» **Problem**: Drop the pictures from the entries below, then reproduce the rest exactly.

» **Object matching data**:
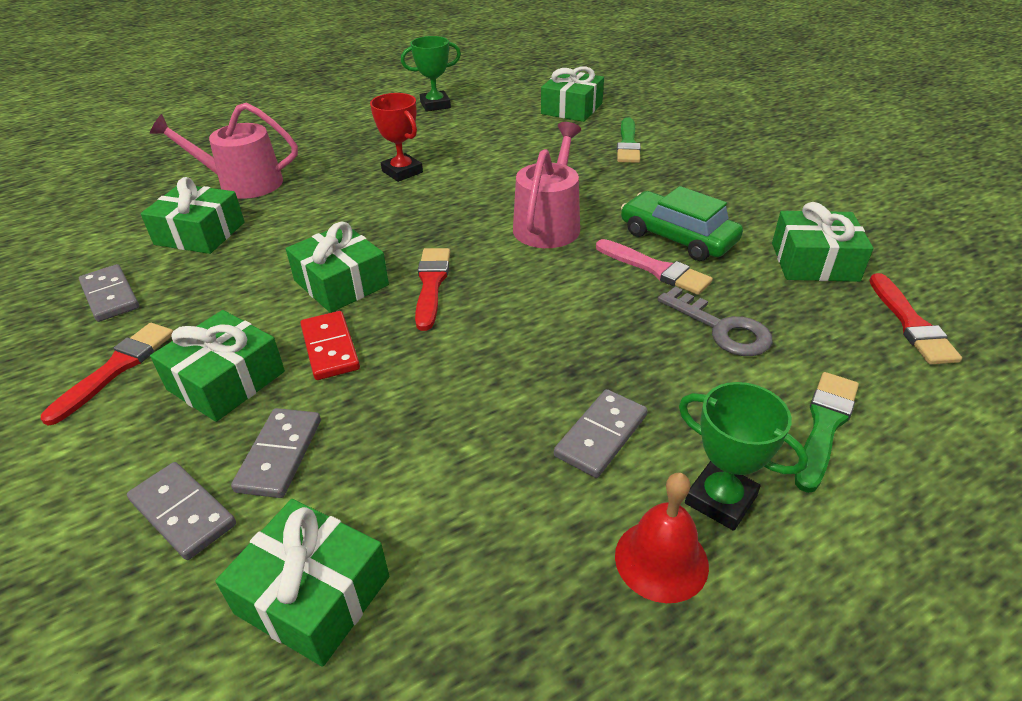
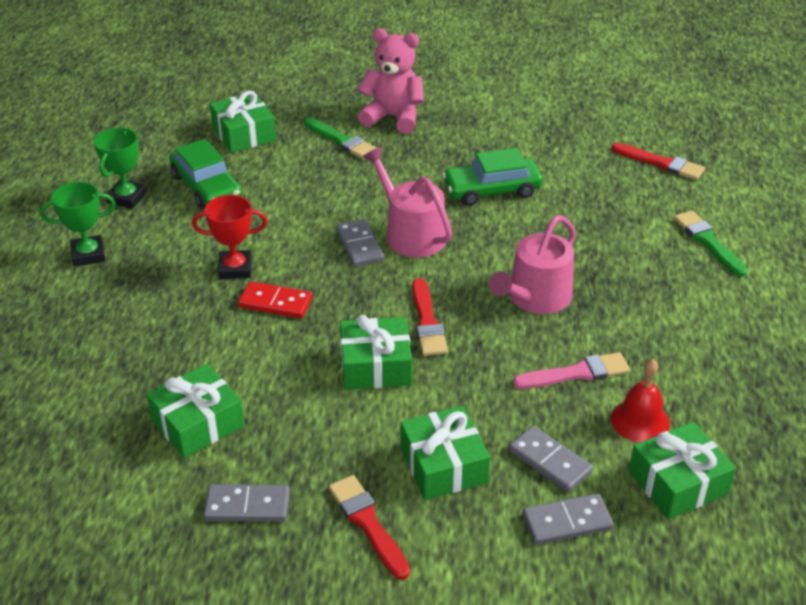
camera: 55 degrees left, 0 degrees up
pink watering can [150,103,298,199] -> pink watering can moved to [489,215,576,314]
red domino [300,311,360,380] -> red domino moved to [238,281,313,318]
red brush [415,248,450,331] -> red brush turned 135 degrees counterclockwise [412,278,448,356]
grey domino [554,389,647,478] -> grey domino moved to [336,219,384,267]
pink brush [596,239,713,295] -> pink brush moved to [513,352,630,389]
red bell [615,473,709,603] -> red bell moved to [611,359,670,443]
grey key [658,286,773,356] -> none
green trophy [679,382,808,531] -> green trophy moved to [40,182,116,267]
green gift [772,202,873,282] -> none
none -> green car [169,139,242,208]
none -> pink teddy bear [357,28,424,134]

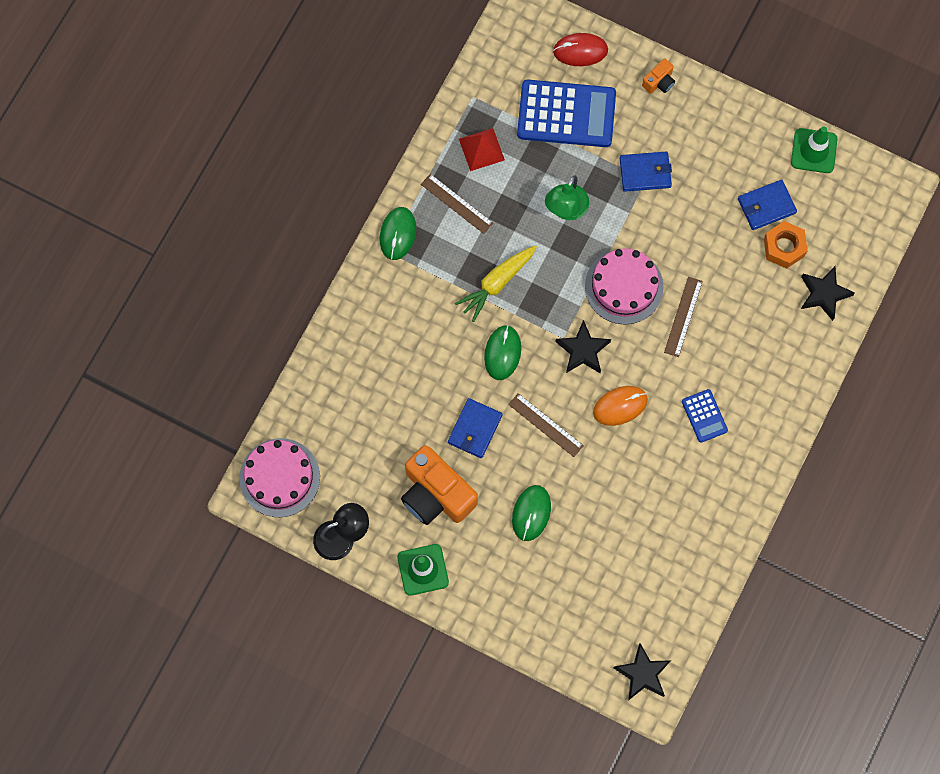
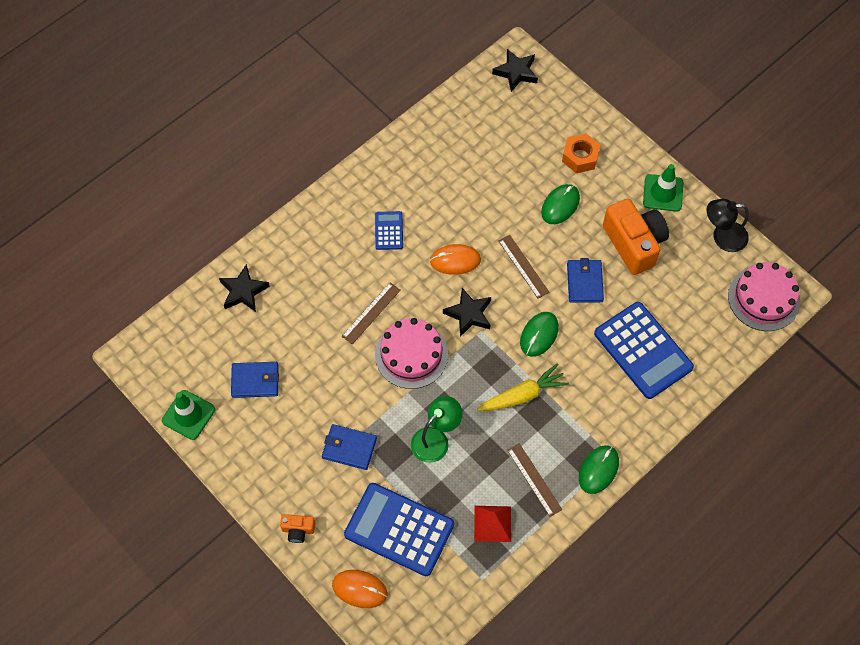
camera: 160 degrees left, 10 degrees down
blue wallet [448,398,502,458] -> blue wallet turned 45 degrees counterclockwise [567,258,604,302]
red mouse [553,33,608,66] -> orange mouse [332,570,388,608]
orange camera [642,59,675,93] -> orange camera turned 150 degrees counterclockwise [280,514,315,543]
orange nut [764,221,807,269] -> orange nut moved to [562,133,601,173]
none -> blue calculator [594,302,694,399]

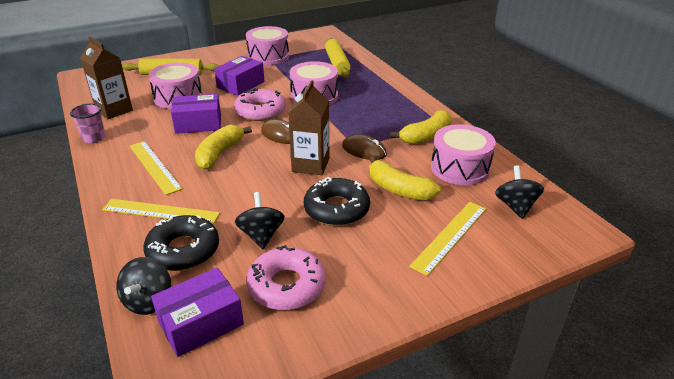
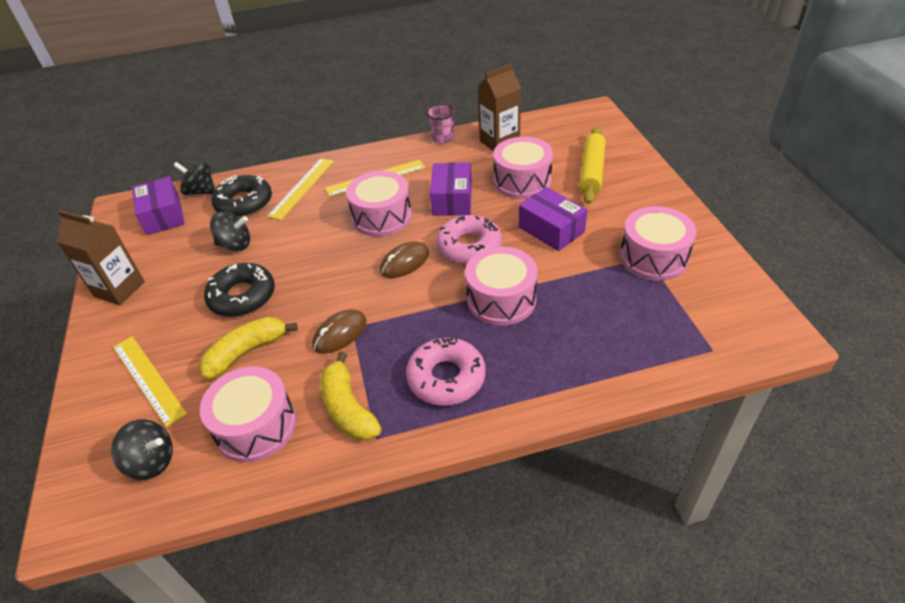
camera: 105 degrees right, 10 degrees up
yellow banana [195,125,252,169] -> pink drum [346,171,412,237]
pink donut [246,245,326,310] -> pink donut moved to [406,337,486,406]
brown carton [288,80,329,175] -> brown carton moved to [57,210,145,305]
yellow rolling pin [325,38,351,78] -> none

» **Exercise result**:
camera: 55 degrees left, 0 degrees up
pink watering can [150,103,298,199] -> pink watering can moved to [489,215,576,314]
red domino [300,311,360,380] -> red domino moved to [238,281,313,318]
red brush [415,248,450,331] -> red brush turned 135 degrees counterclockwise [412,278,448,356]
grey domino [554,389,647,478] -> grey domino moved to [336,219,384,267]
pink brush [596,239,713,295] -> pink brush moved to [513,352,630,389]
red bell [615,473,709,603] -> red bell moved to [611,359,670,443]
grey key [658,286,773,356] -> none
green trophy [679,382,808,531] -> green trophy moved to [40,182,116,267]
green gift [772,202,873,282] -> none
none -> green car [169,139,242,208]
none -> pink teddy bear [357,28,424,134]

camera: 160 degrees left, 10 degrees down
blue wallet [448,398,502,458] -> blue wallet turned 45 degrees counterclockwise [567,258,604,302]
red mouse [553,33,608,66] -> orange mouse [332,570,388,608]
orange camera [642,59,675,93] -> orange camera turned 150 degrees counterclockwise [280,514,315,543]
orange nut [764,221,807,269] -> orange nut moved to [562,133,601,173]
none -> blue calculator [594,302,694,399]

camera: 105 degrees right, 10 degrees up
yellow banana [195,125,252,169] -> pink drum [346,171,412,237]
pink donut [246,245,326,310] -> pink donut moved to [406,337,486,406]
brown carton [288,80,329,175] -> brown carton moved to [57,210,145,305]
yellow rolling pin [325,38,351,78] -> none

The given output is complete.